**MATERIAL TO PROCESS:**
------------

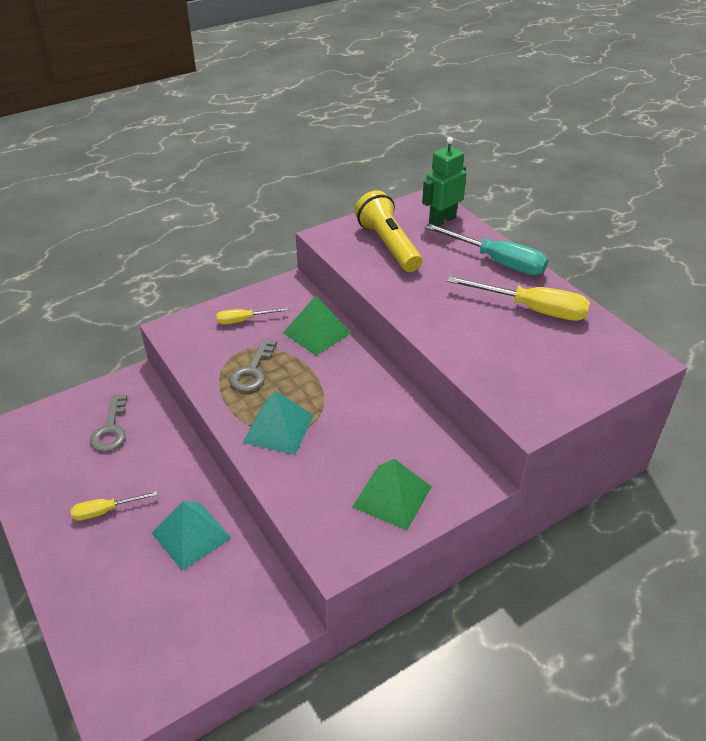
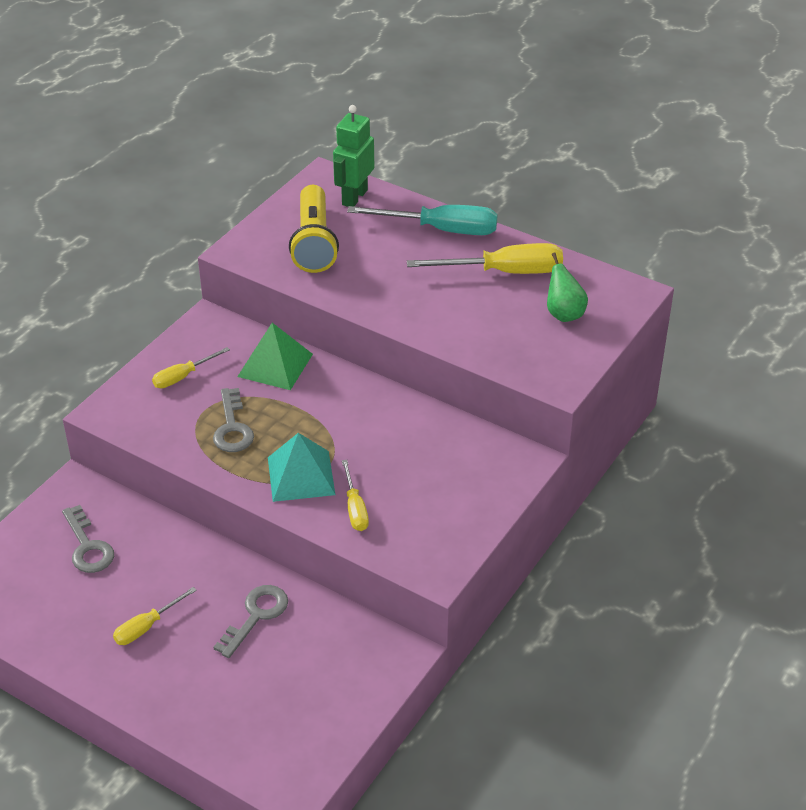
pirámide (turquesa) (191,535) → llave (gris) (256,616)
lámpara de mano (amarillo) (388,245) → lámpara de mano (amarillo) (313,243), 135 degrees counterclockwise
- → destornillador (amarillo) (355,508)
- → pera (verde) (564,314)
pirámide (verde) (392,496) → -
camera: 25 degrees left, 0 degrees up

------------

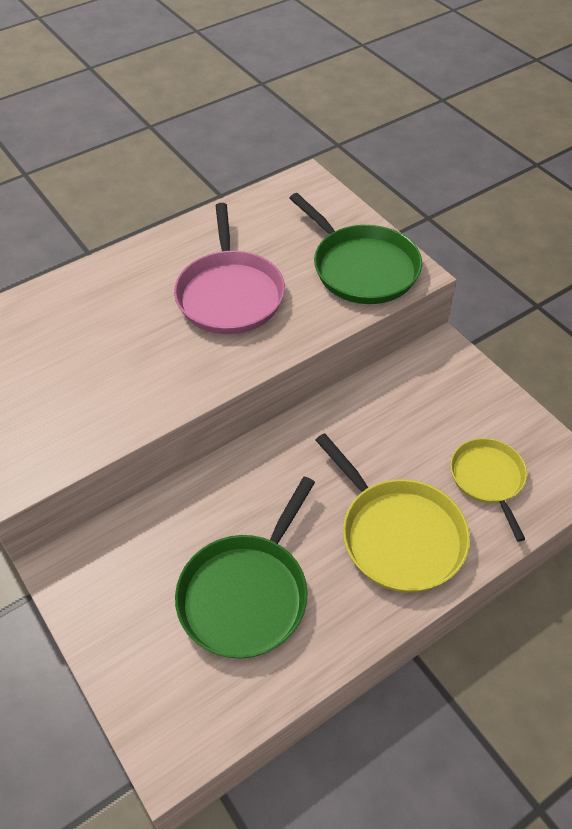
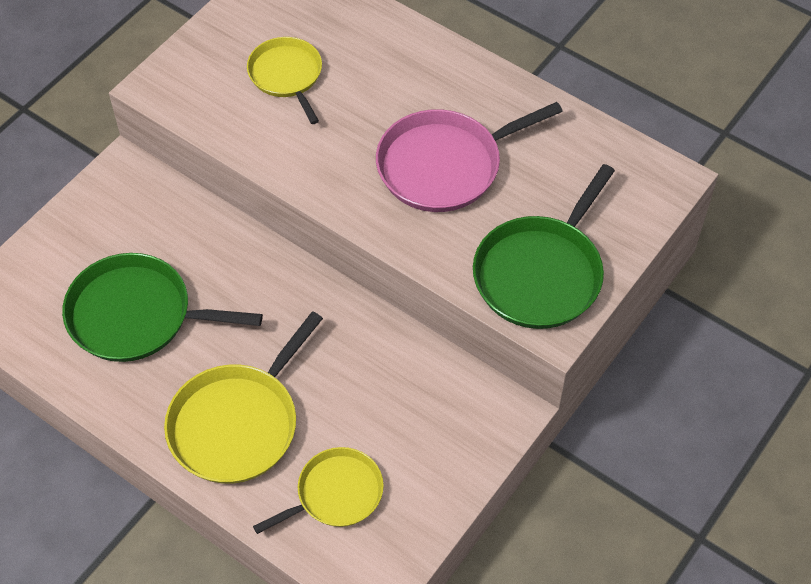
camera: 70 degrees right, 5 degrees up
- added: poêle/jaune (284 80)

------------

Repeat exactly the lines of the listing above, from the one with "pirámide (turquesa) (191,535)" down to the one with "camera: 25 degrees left, 0 degrees up"; both of those lines belong in the range.

**RESULT OF THE TASK:**
pirámide (turquesa) (191,535) → llave (gris) (256,616)
lámpara de mano (amarillo) (388,245) → lámpara de mano (amarillo) (313,243), 135 degrees counterclockwise
- → destornillador (amarillo) (355,508)
- → pera (verde) (564,314)
pirámide (verde) (392,496) → -
camera: 25 degrees left, 0 degrees up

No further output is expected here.